**INSTRUCTIONS TO FOLLOW**
Make an exact copy of the lines from the one holding "orange brick H3:I3" through the last line of the material, and output nothing else.

**RECORDED INFORMATION**
= Beginning of Section =
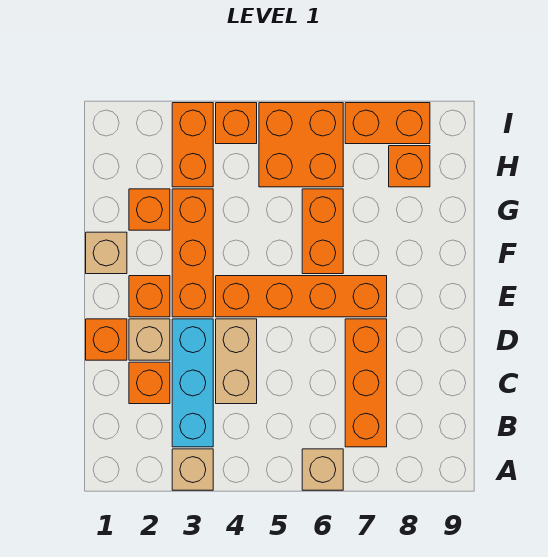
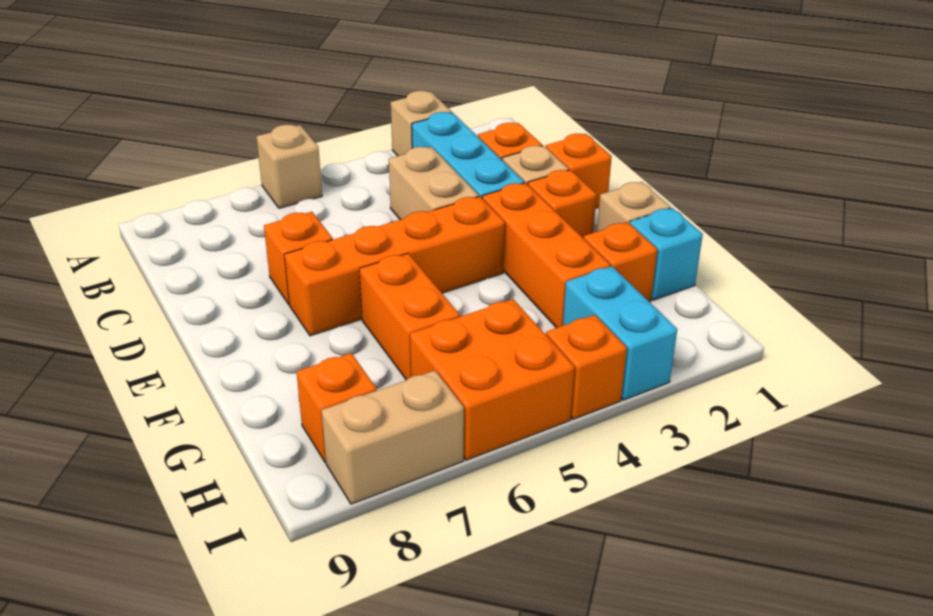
orange brick B7:D7 level 1 -> orange brick D7 level 1
none -> cyan brick G1 level 1
orange brick H3:I3 level 1 -> cyan brick H3:I3 level 1
orange brick I7:I8 level 1 -> tan brick I7:I8 level 1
= End of Section =
**SOLUTION TO THE EXERCISE**
orange brick H3:I3 level 1 -> cyan brick H3:I3 level 1
orange brick I7:I8 level 1 -> tan brick I7:I8 level 1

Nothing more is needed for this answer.